◆ **DESCRIPTION OF THE TASK**
Output the line containing "RFID2 pin IRQ: D6 -> D1" exactly. Do the same for every line after it through the end of the material, and output nothing else.

(STUDY MATERIAL)

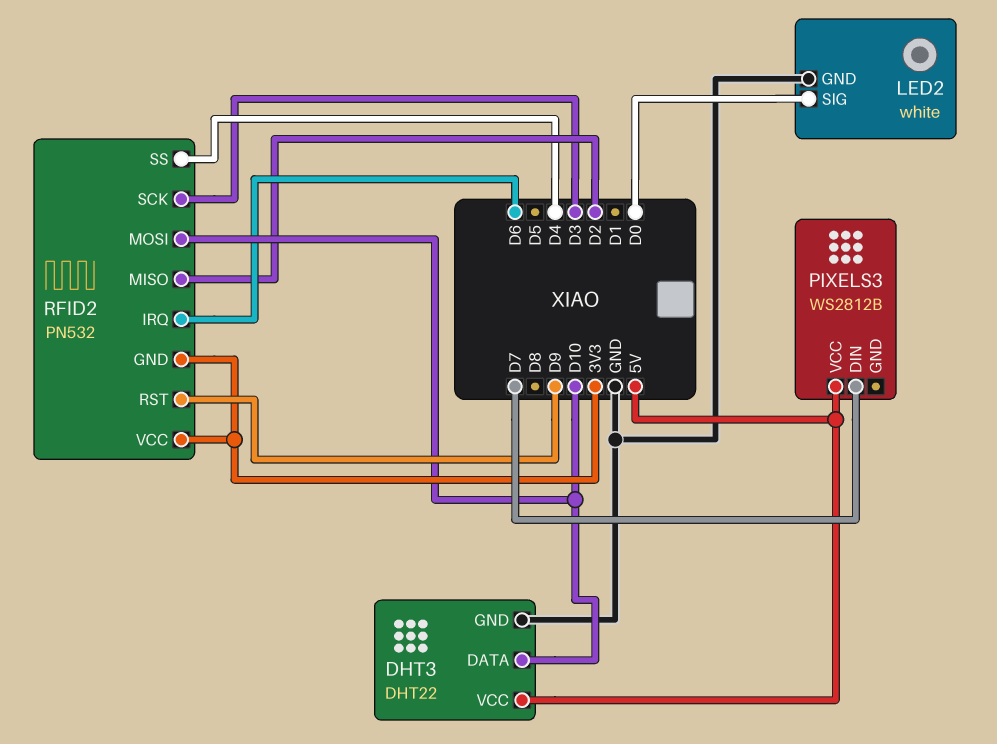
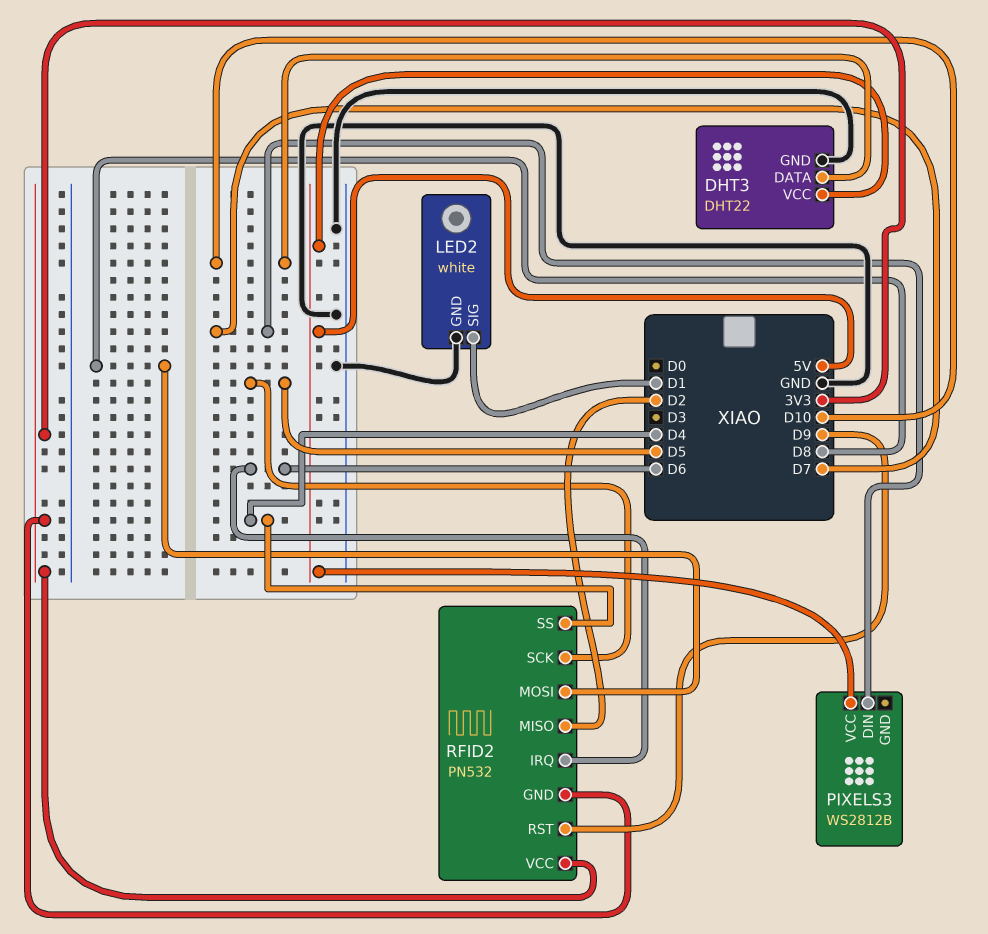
LED2 pin SIG: D0 -> D1
RFID2 pin MOSI: D10 -> D8
RFID2 pin SCK: D3 -> D5

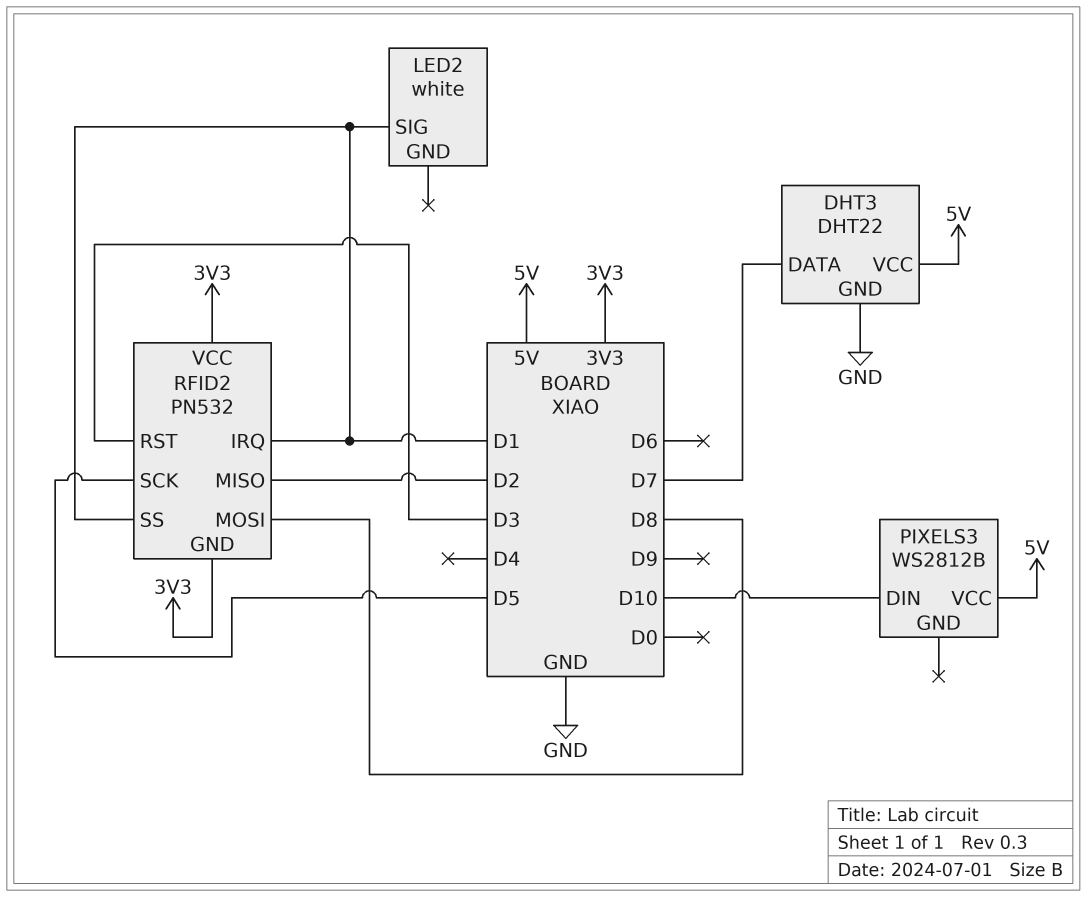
DHT3 pin DATA: D10 -> D7
LED2 pin GND: GND -> none
PIXELS3 pin DIN: D7 -> D10
RFID2 pin IRQ: D6 -> D1
RFID2 pin RST: D9 -> D3
RFID2 pin SS: D4 -> D1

(End STUDY MATERIAL)

◆ **EXERCISE RESPONSE**
RFID2 pin IRQ: D6 -> D1
RFID2 pin RST: D9 -> D3
RFID2 pin SS: D4 -> D1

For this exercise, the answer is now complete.